▶ What to do:
When you reach the line containing "The YellowKey at <183,336,245,379> appeared.", repeat that line and each one after it exactly until the records end, leaving out pictures.

▶ Task input:
────
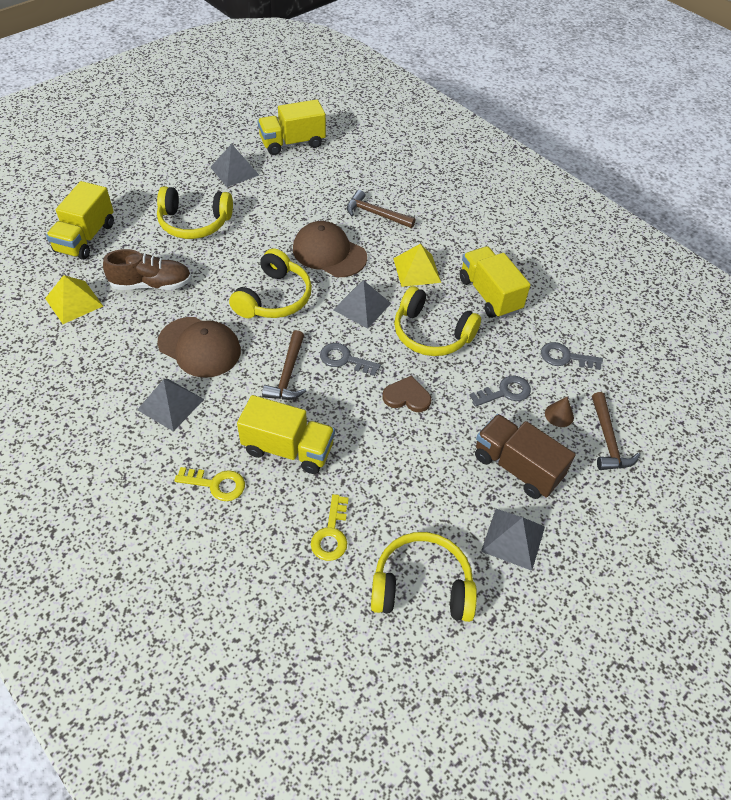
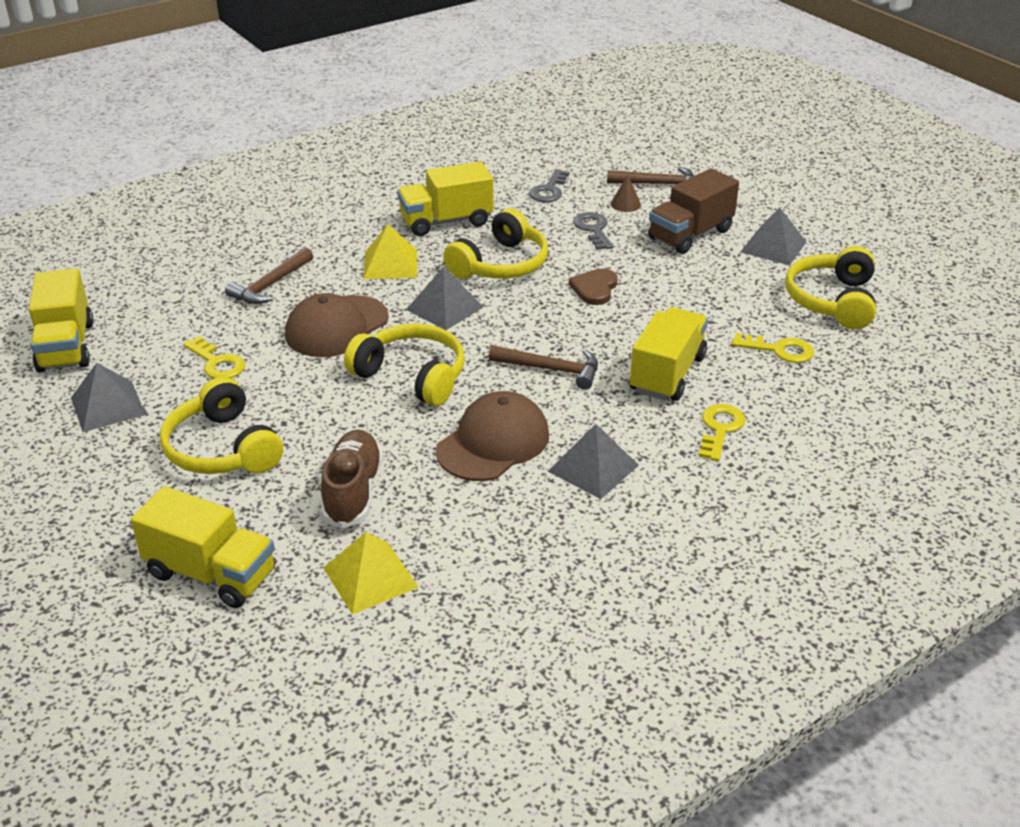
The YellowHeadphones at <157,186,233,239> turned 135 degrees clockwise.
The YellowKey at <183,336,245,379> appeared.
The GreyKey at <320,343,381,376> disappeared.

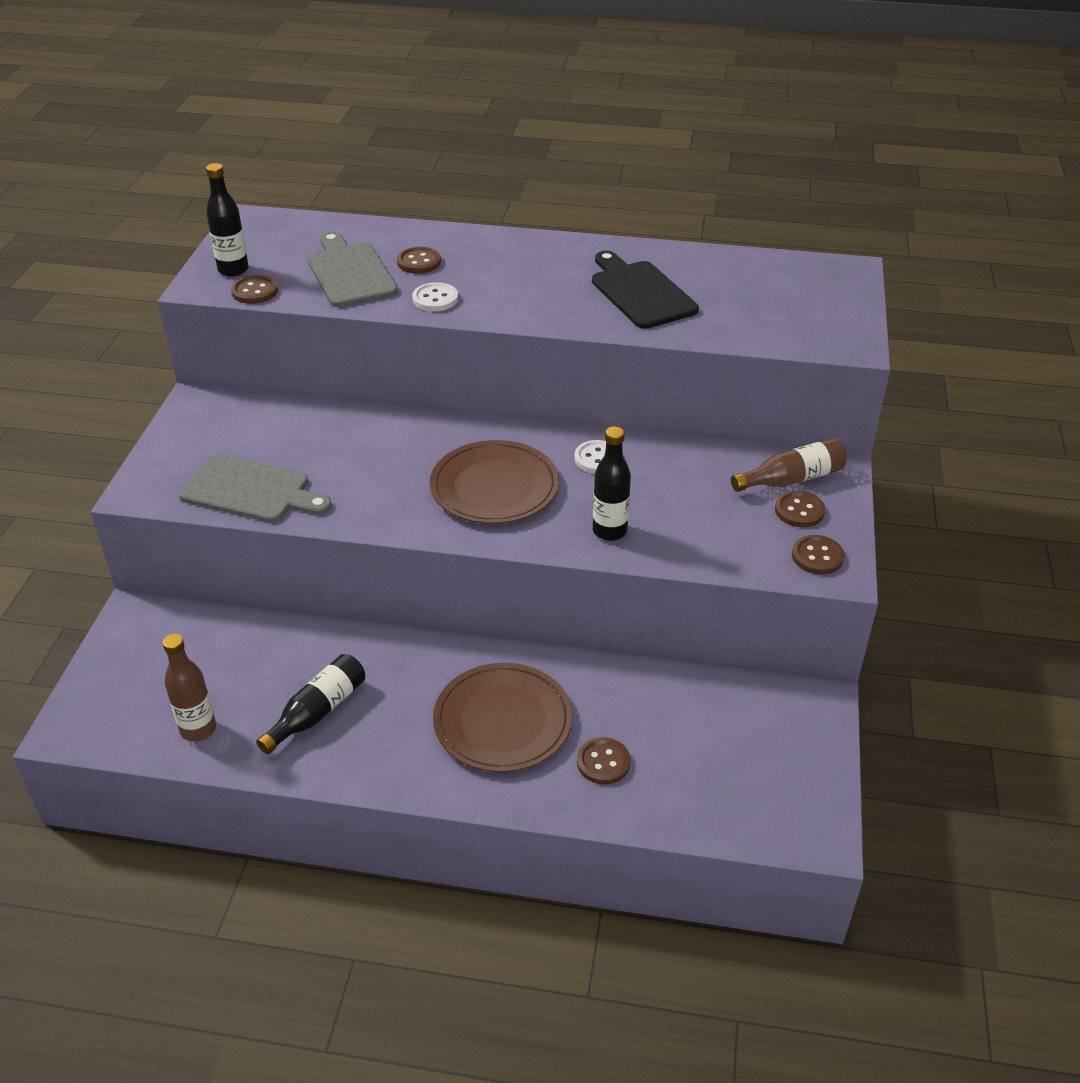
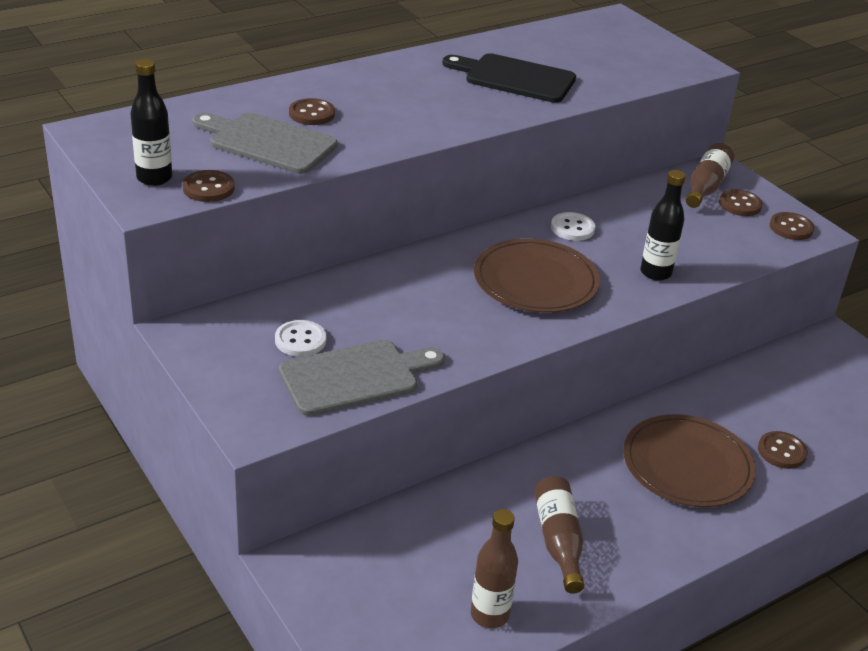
The WhiteButton moved from <412,282,458,312> to <275,320,326,357>.
The BlackBottle at <256,654,365,754> became the BrownBottle at <534,476,584,594>.

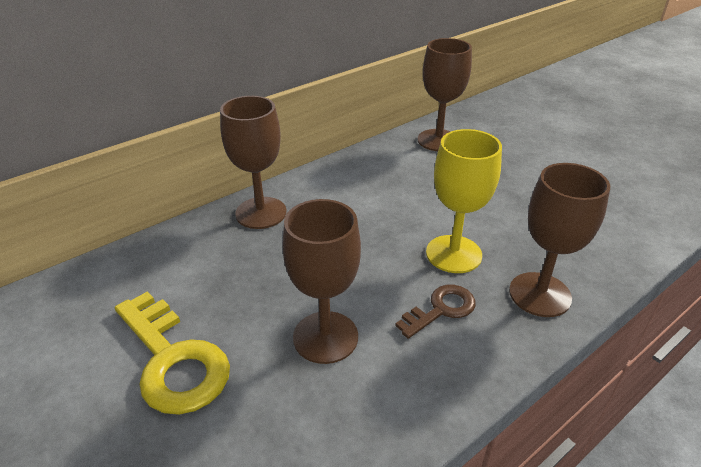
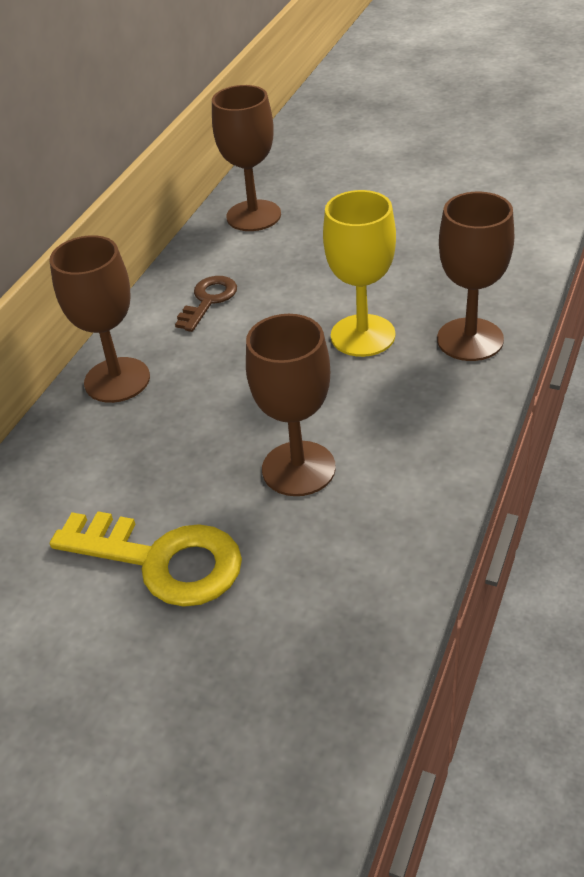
The BrownKey moved from <395,285,476,339> to <175,276,237,332>.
────
▶ Solved exercise:
The YellowKey at <183,336,245,379> appeared.
The GreyKey at <320,343,381,376> disappeared.

The WhiteButton moved from <412,282,458,312> to <275,320,326,357>.
The BlackBottle at <256,654,365,754> became the BrownBottle at <534,476,584,594>.

The BrownKey moved from <395,285,476,339> to <175,276,237,332>.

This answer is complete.